Problem description → The entries below contain a line with "Q3: NPN TIP120" and a line with "R9: 1.5k (MID, MID2) -> 560 (MID, MID2)". Retype exactly everything from the first down to the second, both included, and nothing else.

Records for this exercise →
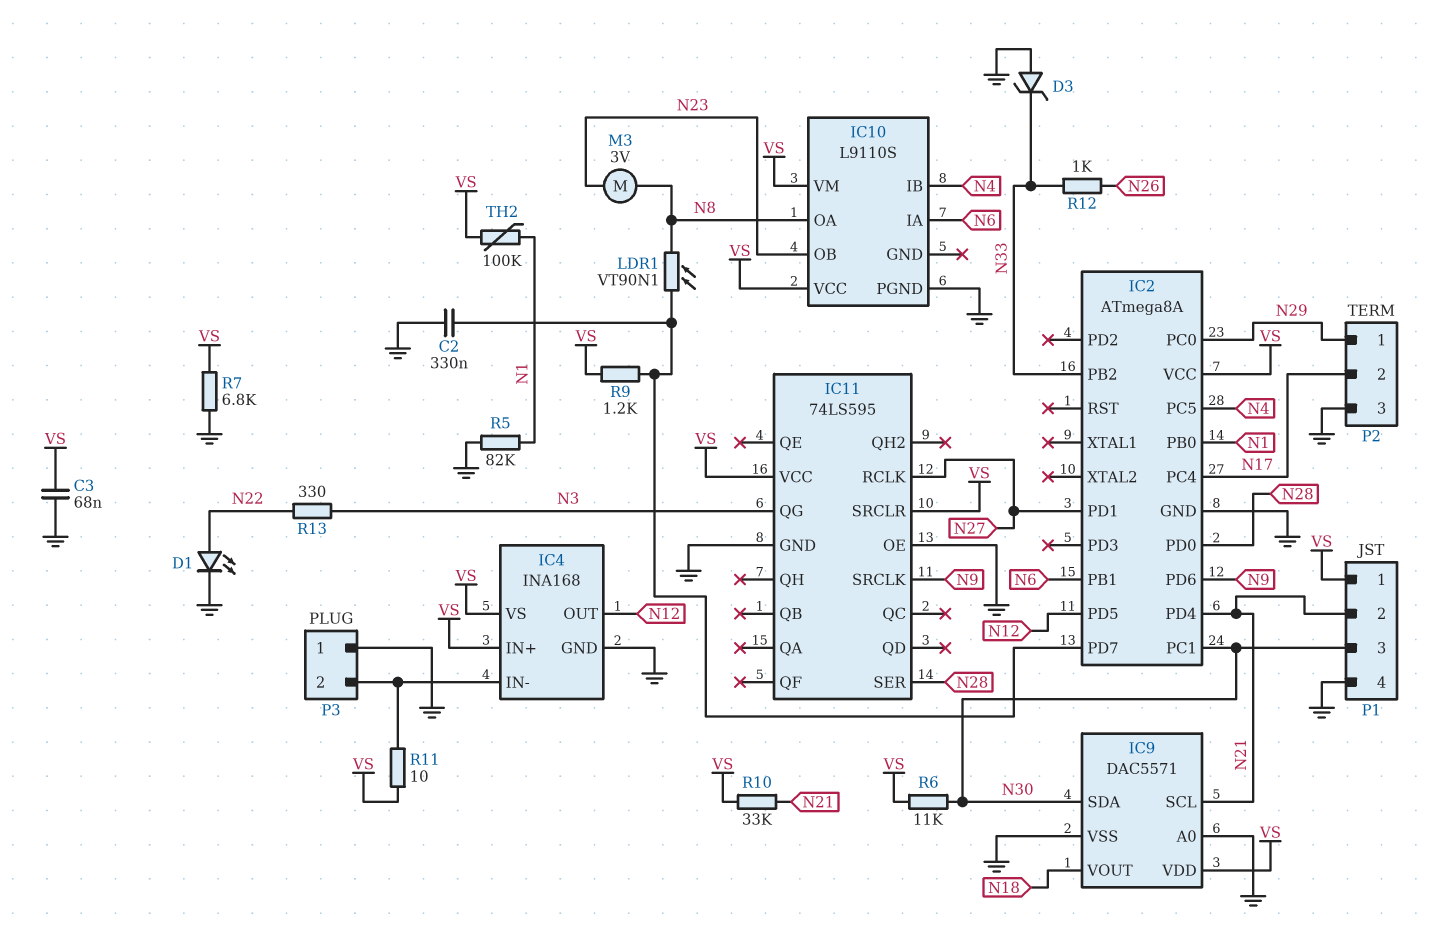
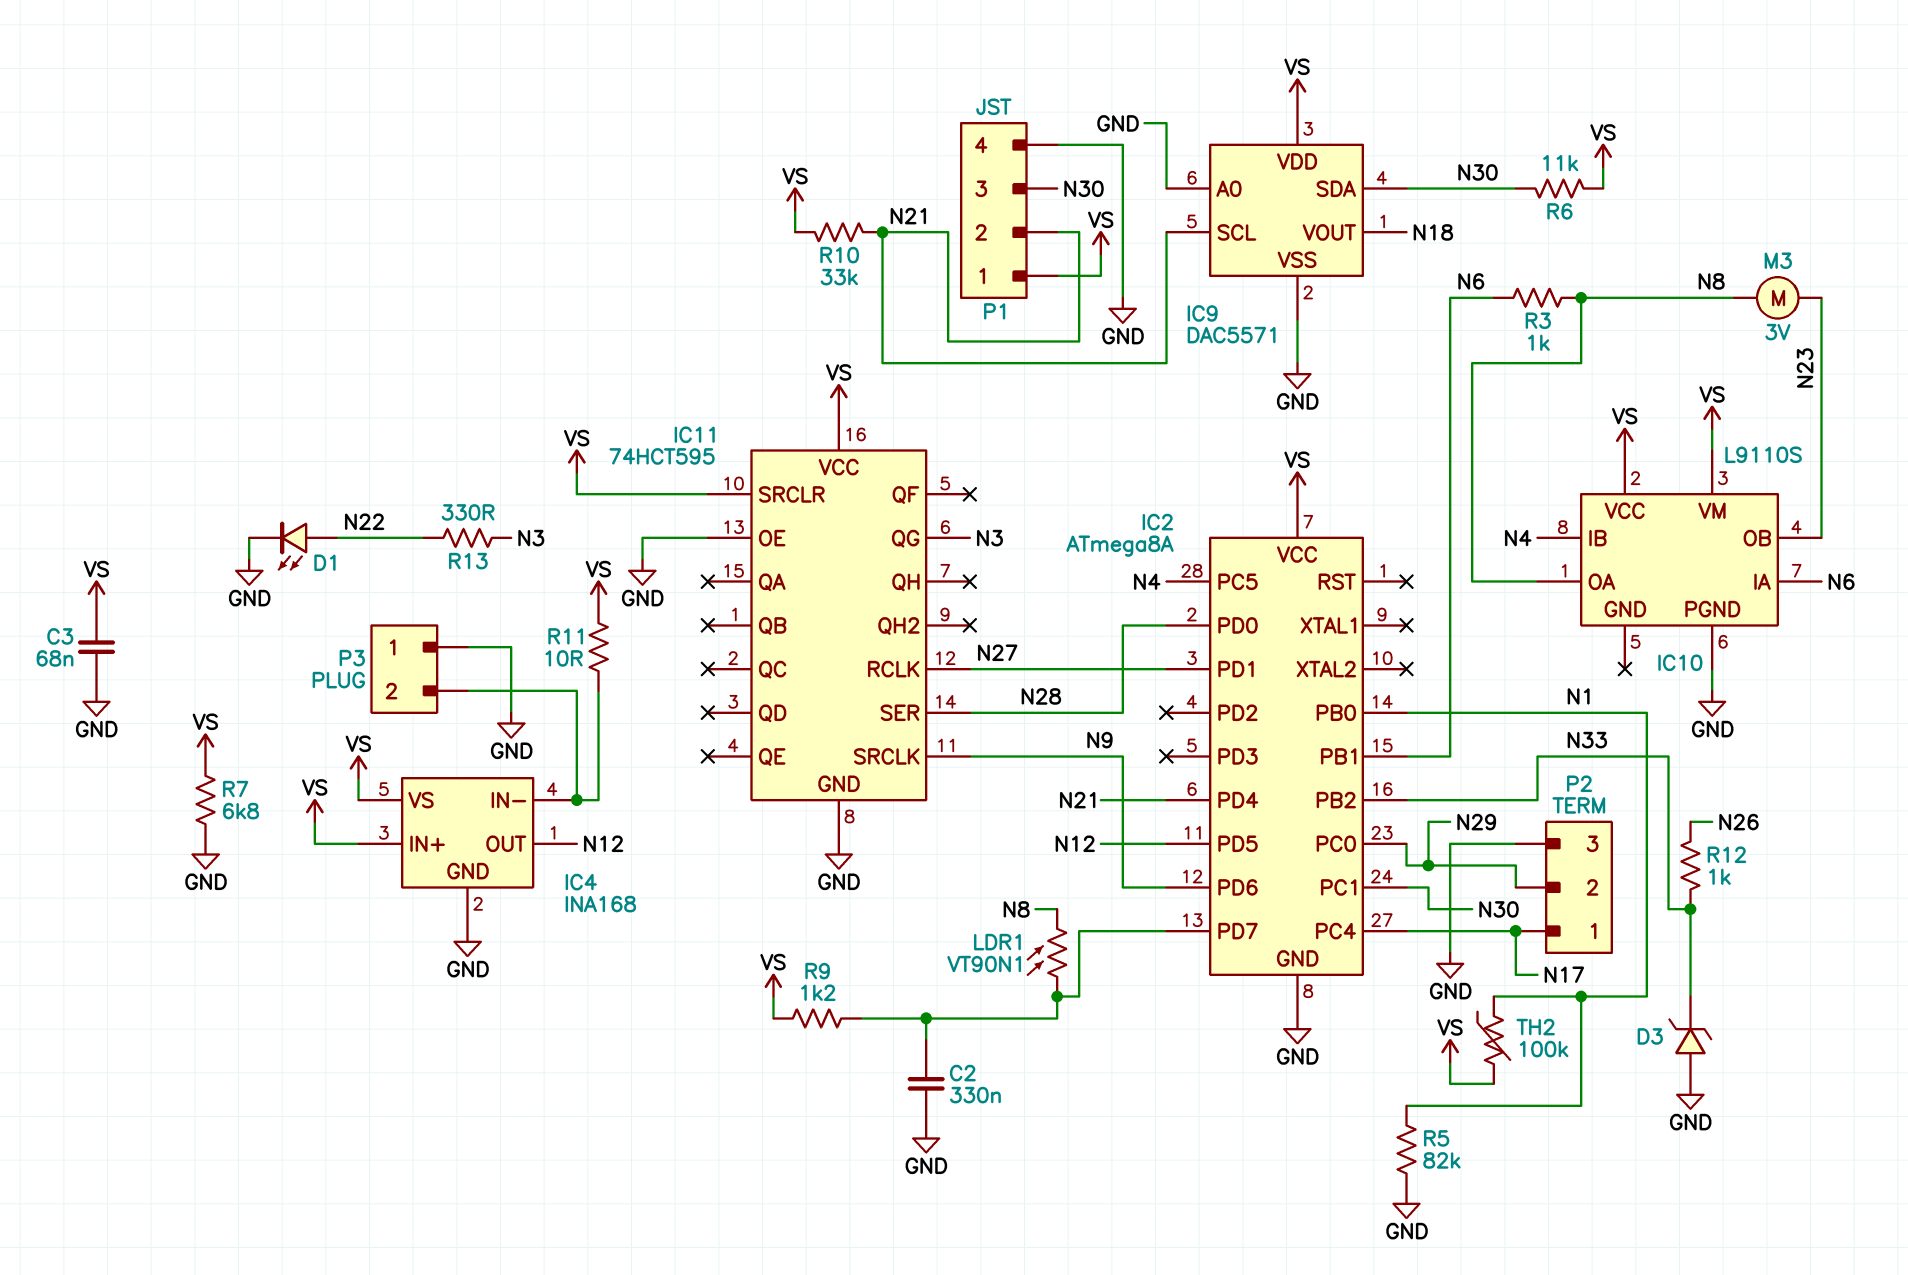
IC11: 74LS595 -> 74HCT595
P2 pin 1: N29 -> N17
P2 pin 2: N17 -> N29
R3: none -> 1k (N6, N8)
* * *
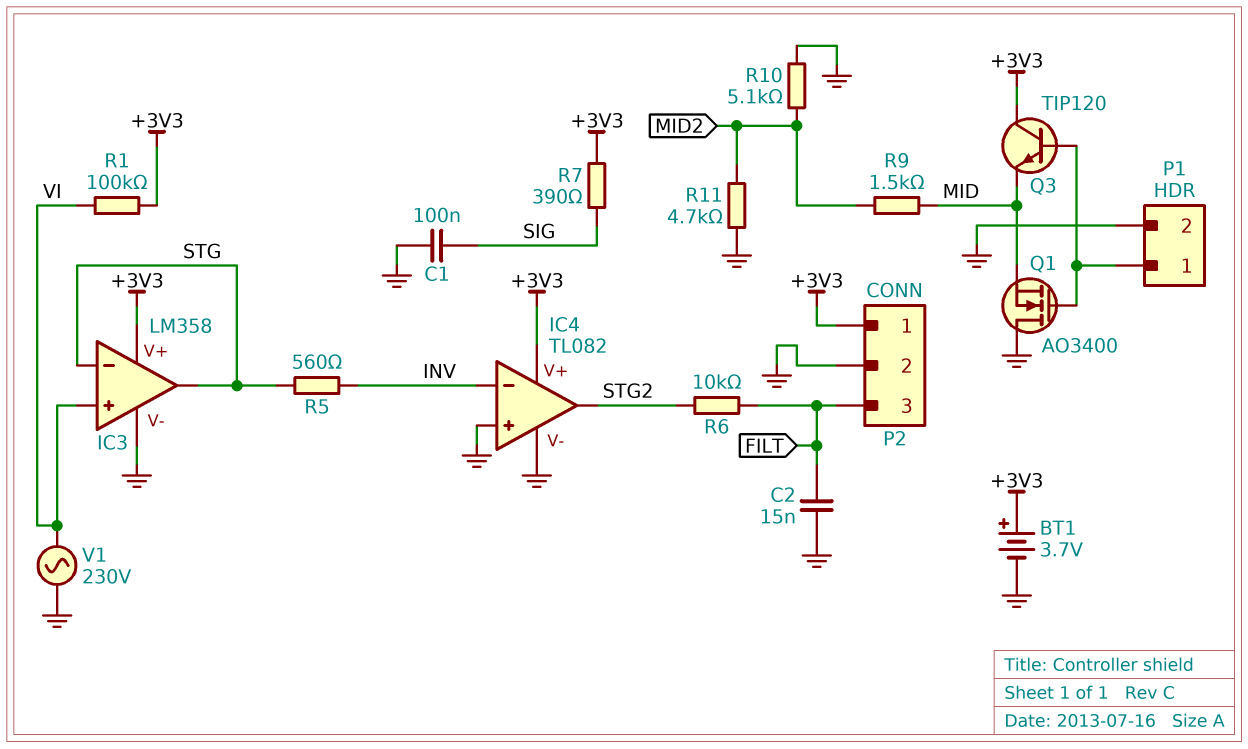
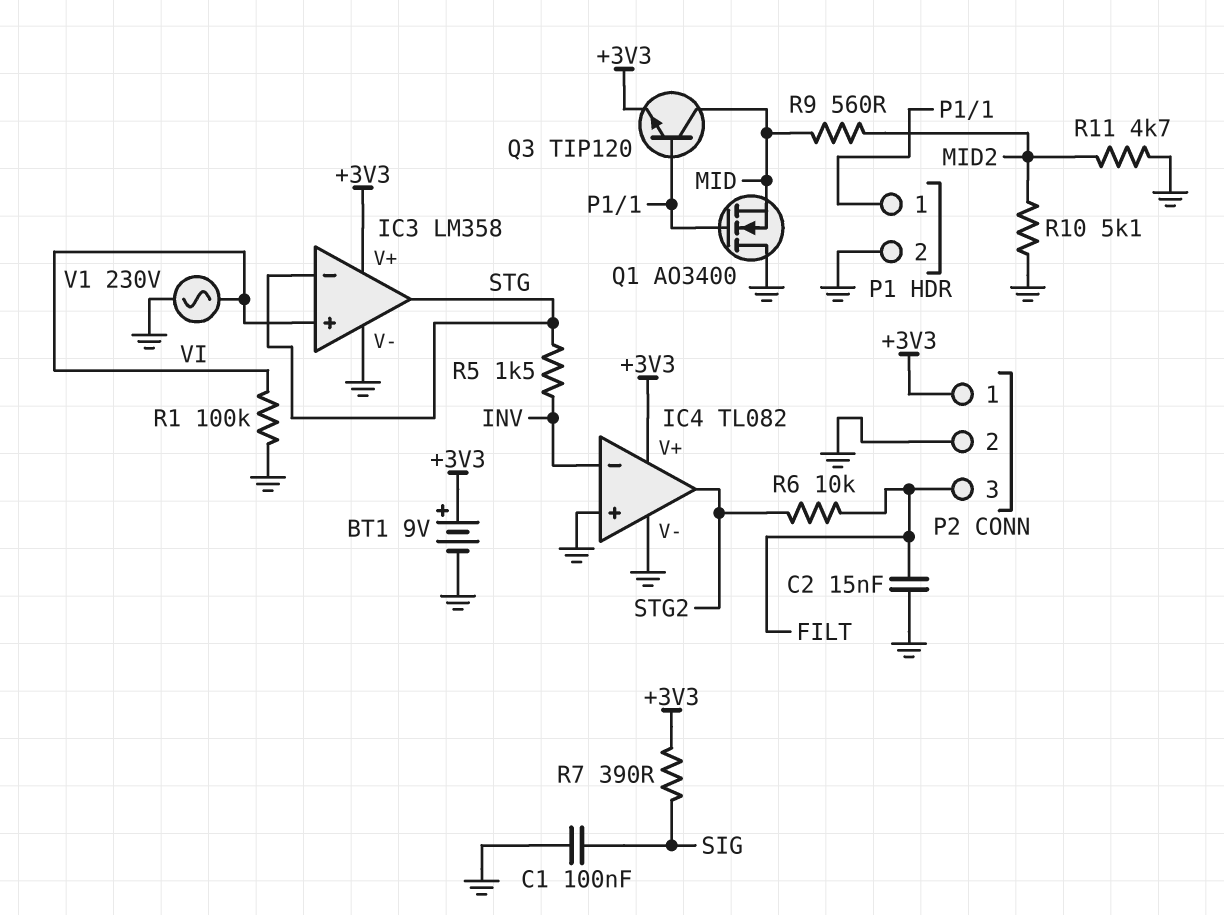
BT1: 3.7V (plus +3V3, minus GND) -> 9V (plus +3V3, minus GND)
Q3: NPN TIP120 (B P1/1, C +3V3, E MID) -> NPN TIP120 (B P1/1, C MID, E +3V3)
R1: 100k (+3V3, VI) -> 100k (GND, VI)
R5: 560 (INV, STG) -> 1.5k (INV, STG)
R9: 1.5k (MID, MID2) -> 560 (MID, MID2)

Solution for this problem →
Q3: NPN TIP120 (B P1/1, C +3V3, E MID) -> NPN TIP120 (B P1/1, C MID, E +3V3)
R1: 100k (+3V3, VI) -> 100k (GND, VI)
R5: 560 (INV, STG) -> 1.5k (INV, STG)
R9: 1.5k (MID, MID2) -> 560 (MID, MID2)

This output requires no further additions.